[Data items]
^^^^^^^^

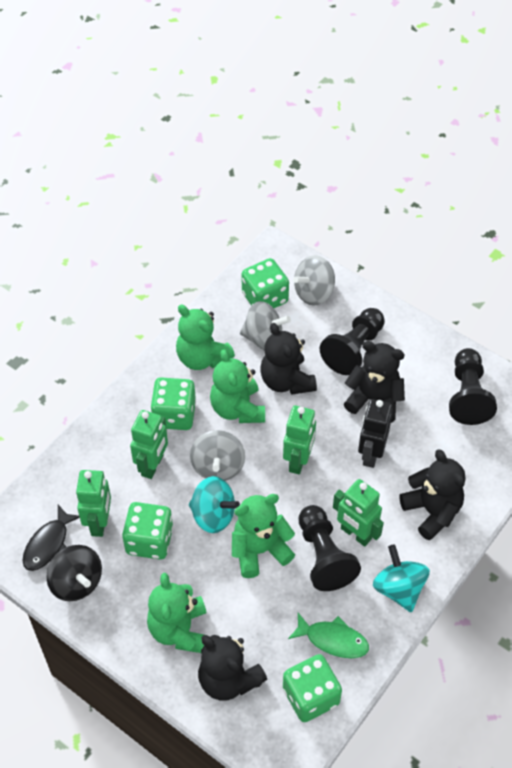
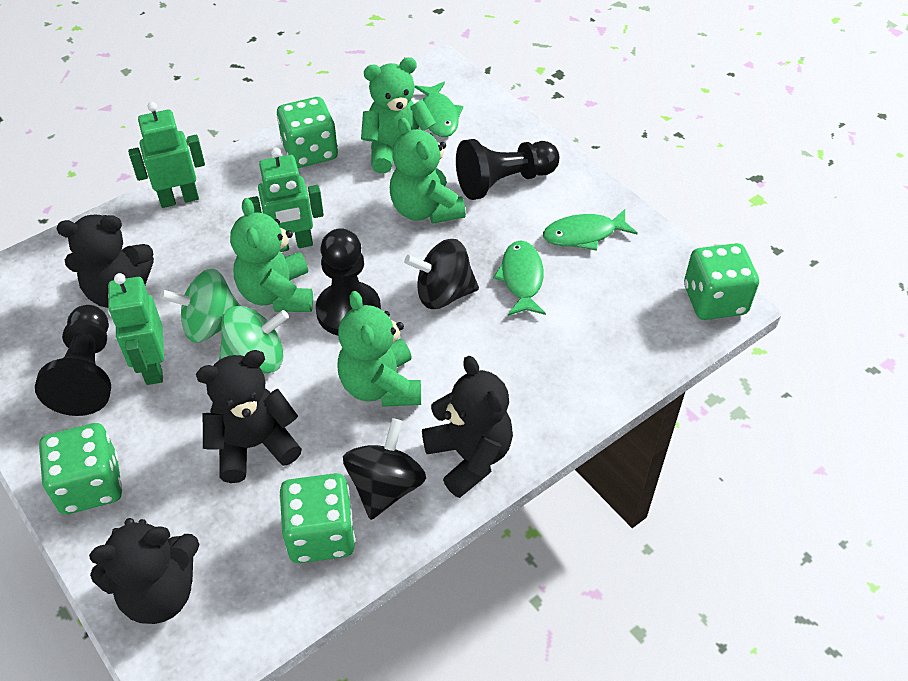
black fish: 1 -> 0
black robot: 1 -> 0
black spinning top: 1 -> 2
green fish: 1 -> 3
green robot: 4 -> 3
green spinning top: 0 -> 2
grey spinning top: 3 -> 0
turquoise spinning top: 2 -> 0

^^^^^^^^

Restate the entries above word for word, keeping pictures out of the copy.

black fish: 1 -> 0
black robot: 1 -> 0
black spinning top: 1 -> 2
green fish: 1 -> 3
green robot: 4 -> 3
green spinning top: 0 -> 2
grey spinning top: 3 -> 0
turquoise spinning top: 2 -> 0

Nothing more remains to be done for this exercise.